▽

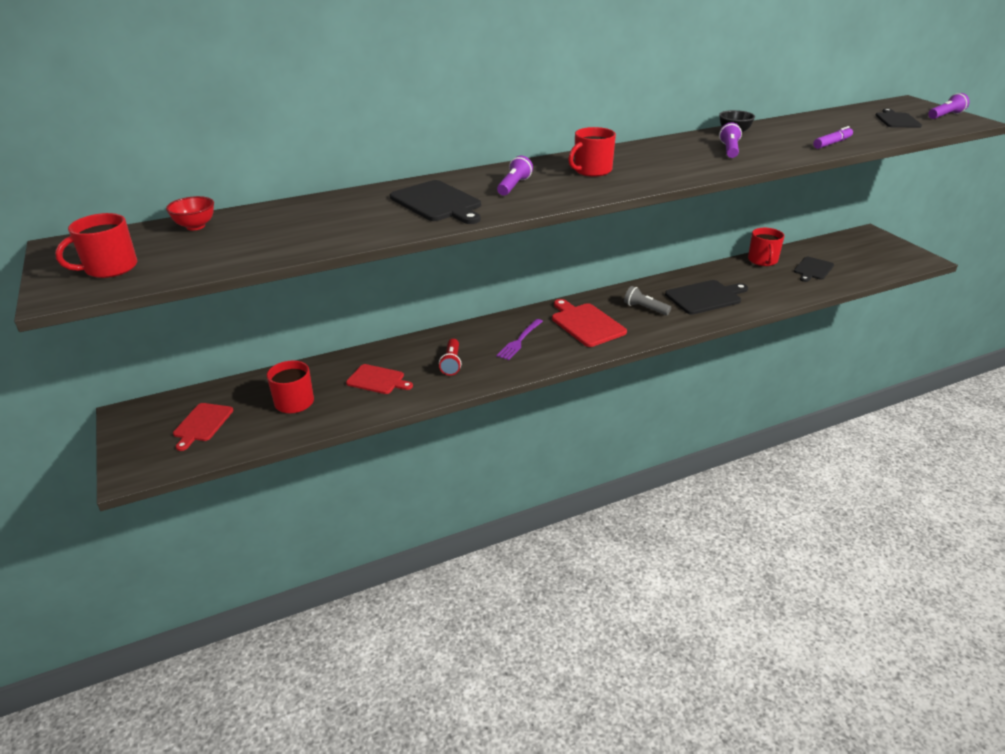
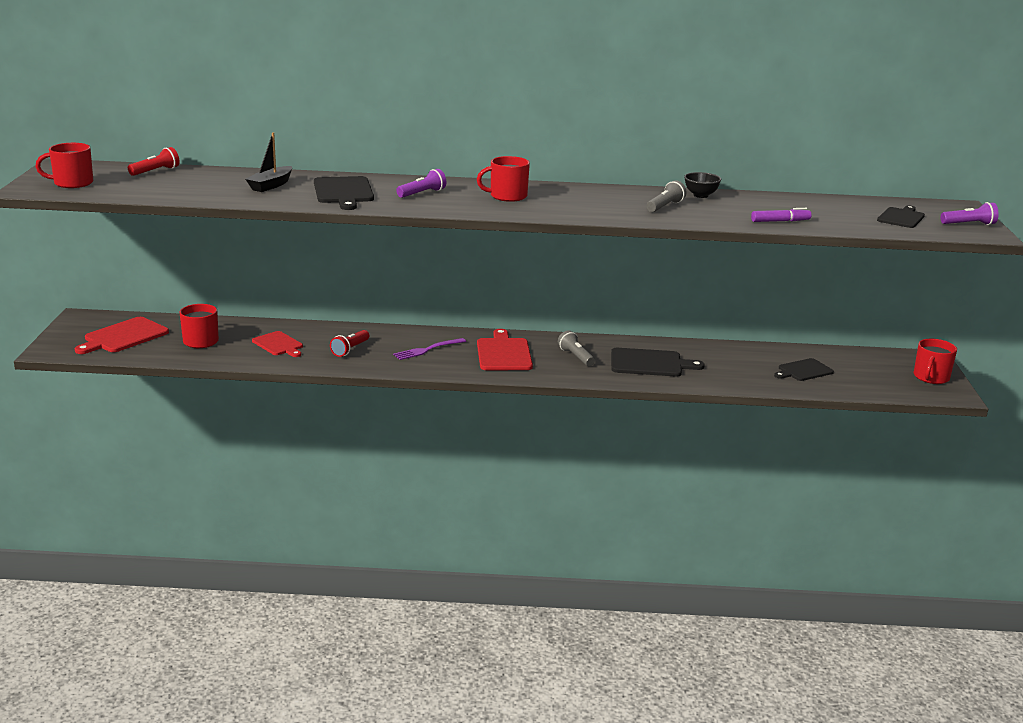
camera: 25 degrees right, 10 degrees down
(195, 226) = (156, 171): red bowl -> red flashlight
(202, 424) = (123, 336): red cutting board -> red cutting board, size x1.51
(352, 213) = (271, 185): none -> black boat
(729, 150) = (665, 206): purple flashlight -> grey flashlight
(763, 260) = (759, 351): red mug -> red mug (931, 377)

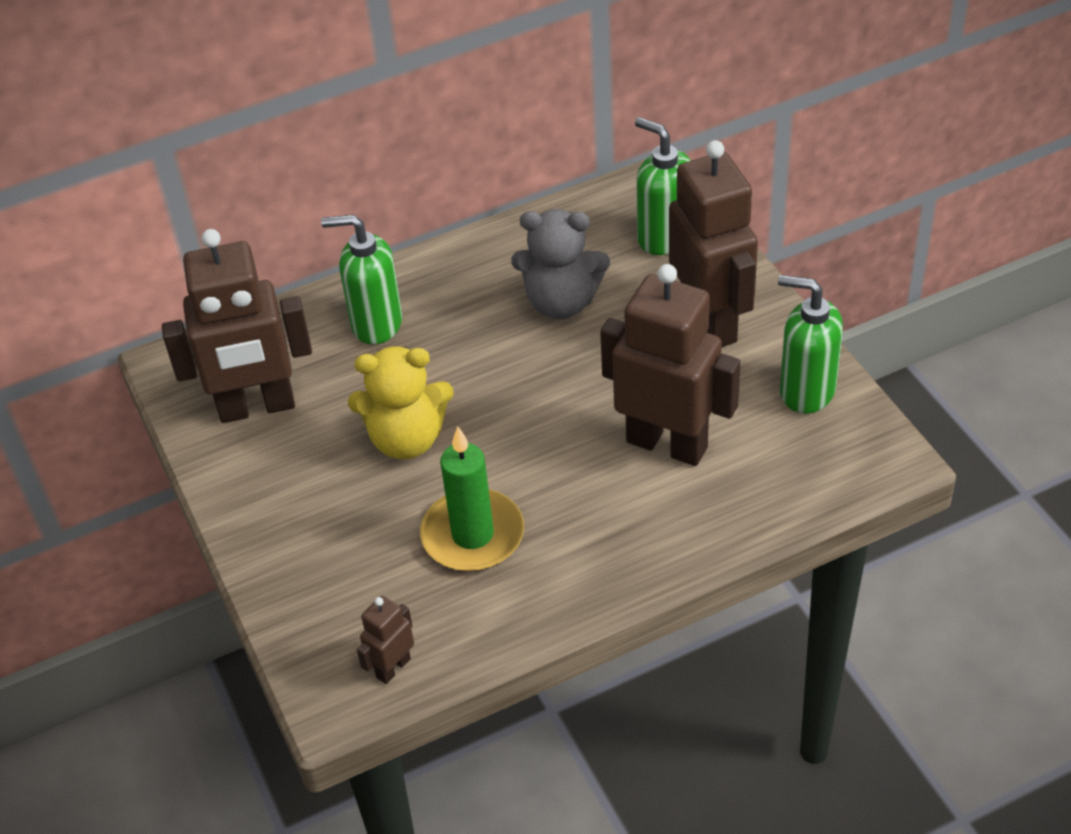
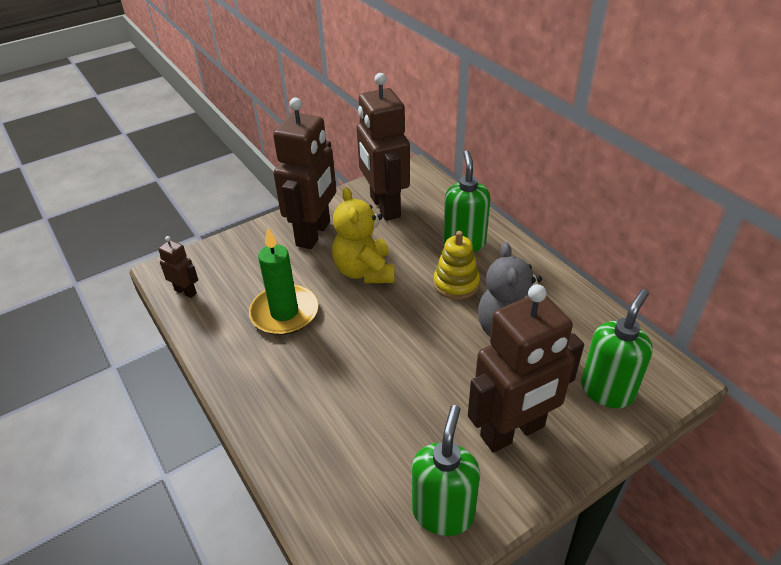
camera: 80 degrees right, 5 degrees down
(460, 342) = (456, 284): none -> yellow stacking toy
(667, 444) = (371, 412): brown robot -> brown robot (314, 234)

△

**Work order**
In the data above, find each line that has the word "flashlight" and copy it out.

**Response box**
(195, 226) = (156, 171): red bowl -> red flashlight
(729, 150) = (665, 206): purple flashlight -> grey flashlight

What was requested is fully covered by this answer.